* Task prompt:
Starting at the line with "Segment anything that", return every line through the final one of the data, word for word. Pictures stay out.

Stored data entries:
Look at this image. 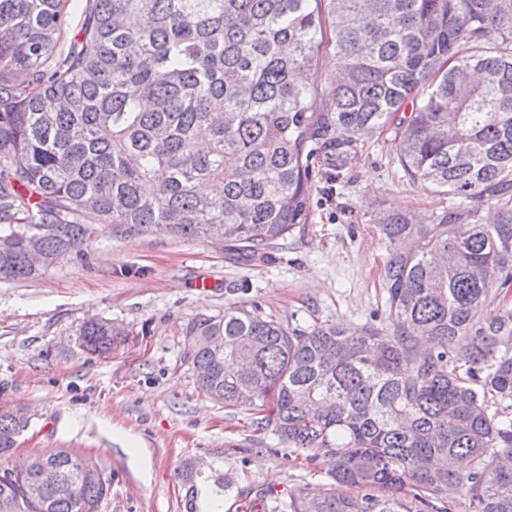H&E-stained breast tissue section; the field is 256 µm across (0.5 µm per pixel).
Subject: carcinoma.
Returning a JSON list of instances; mask_svg holds the SVG:
<instances>
[{
	"label": "carcinoma",
	"instance_id": "obj_1",
	"mask_svg": "<svg viewBox=\"0 0 512 512\" xmlns=\"http://www.w3.org/2000/svg\"><path fill=\"white\" fill-rule=\"evenodd\" d=\"M393 125L404 175L461 207L382 221L388 328L290 331L228 305L188 324V354L208 396L333 459L279 512H512V312L487 315L512 269V0H0V278L38 277L31 243L50 266L93 224L255 260L309 223L315 155L331 186ZM124 335L81 331L95 354ZM16 433L0 410V457ZM36 457L68 495L19 509L32 474L11 473L0 512H97L109 480L70 450ZM317 76L322 84H336L338 67L336 54L331 46H323L318 56Z\"/></svg>",
	"mask_w": 512,
	"mask_h": 512
}]
</instances>
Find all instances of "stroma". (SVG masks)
Masks as SVG:
<instances>
[{
    "label": "stroma",
    "mask_w": 512,
    "mask_h": 512,
    "mask_svg": "<svg viewBox=\"0 0 512 512\" xmlns=\"http://www.w3.org/2000/svg\"><path fill=\"white\" fill-rule=\"evenodd\" d=\"M392 132L359 143L334 190L309 183L311 217L265 256L240 261L207 242L94 225L78 252L41 277L0 279V407L31 414L12 457L65 448L110 481L98 512H206L223 486V512H272L307 486L328 483L324 458L306 461L249 412L213 401L185 349L187 324L233 304L291 329L338 325L352 334L383 327L380 270L390 244L379 219L422 224L458 204L404 176ZM209 290H199L201 281ZM112 322L127 342L89 354L80 331ZM201 463L194 483L186 463Z\"/></svg>",
    "instance_id": "stroma-1"
}]
</instances>
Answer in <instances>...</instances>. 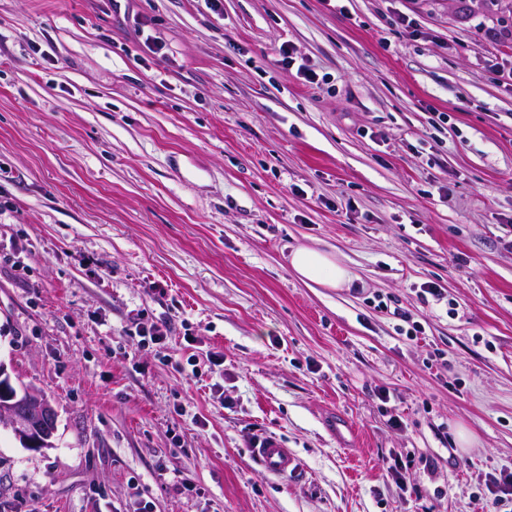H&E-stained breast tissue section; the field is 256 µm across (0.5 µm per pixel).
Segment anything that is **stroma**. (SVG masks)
<instances>
[{
  "label": "stroma",
  "mask_w": 512,
  "mask_h": 512,
  "mask_svg": "<svg viewBox=\"0 0 512 512\" xmlns=\"http://www.w3.org/2000/svg\"><path fill=\"white\" fill-rule=\"evenodd\" d=\"M500 24L512 0H0V362L58 413L51 448L0 431V512H479L512 471ZM300 245L350 287L298 280ZM292 271L308 287L343 288L353 281L350 271L325 250L299 246L288 256ZM258 435L253 436L251 444ZM251 456L265 471L274 474H286L288 471L296 472L298 469L297 460L284 448L281 441L271 437H261L253 443L250 448Z\"/></svg>",
  "instance_id": "35a3bbf8"
}]
</instances>
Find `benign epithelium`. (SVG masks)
<instances>
[{"mask_svg": "<svg viewBox=\"0 0 512 512\" xmlns=\"http://www.w3.org/2000/svg\"><path fill=\"white\" fill-rule=\"evenodd\" d=\"M56 421L49 400L30 385L15 388L0 362V427L8 429L26 448H52Z\"/></svg>", "mask_w": 512, "mask_h": 512, "instance_id": "7a95c632", "label": "benign epithelium"}]
</instances>
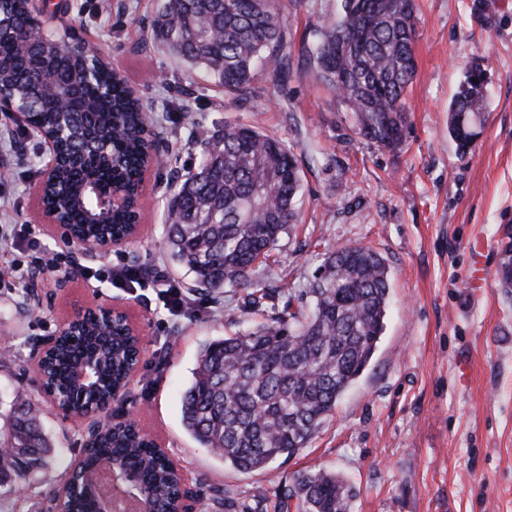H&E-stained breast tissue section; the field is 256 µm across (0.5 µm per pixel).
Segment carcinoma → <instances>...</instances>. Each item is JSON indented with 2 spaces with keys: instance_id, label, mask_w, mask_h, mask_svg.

* Finished exercise:
Segment anything that is **stroma**. (SVG masks)
<instances>
[{
  "label": "stroma",
  "mask_w": 512,
  "mask_h": 512,
  "mask_svg": "<svg viewBox=\"0 0 512 512\" xmlns=\"http://www.w3.org/2000/svg\"><path fill=\"white\" fill-rule=\"evenodd\" d=\"M500 24L512 0H0V362L58 413L51 448L0 431V512H479L512 471ZM300 245L350 287L298 280ZM292 271L308 287L343 288L353 281L350 271L325 250L299 246L288 256ZM258 435L253 436L251 444ZM251 456L265 471L274 474H286L288 471L296 472L298 469L297 460L284 448L281 441L271 437H261L253 443L250 448Z\"/></svg>",
  "instance_id": "35a3bbf8"
}]
</instances>
Find `benign epithelium`. (SVG masks)
<instances>
[{"mask_svg": "<svg viewBox=\"0 0 512 512\" xmlns=\"http://www.w3.org/2000/svg\"><path fill=\"white\" fill-rule=\"evenodd\" d=\"M56 421L49 400L30 385L15 388L0 362V427L8 429L26 448H52Z\"/></svg>", "mask_w": 512, "mask_h": 512, "instance_id": "7a95c632", "label": "benign epithelium"}]
</instances>
H&E-stained breast tissue section; the field is 256 µm across (0.5 µm per pixel).
Segment carcinoma → <instances>...</instances>. Each item is JSON indented with 2 spaces with keys: instance_id, label, mask_w, mask_h, mask_svg.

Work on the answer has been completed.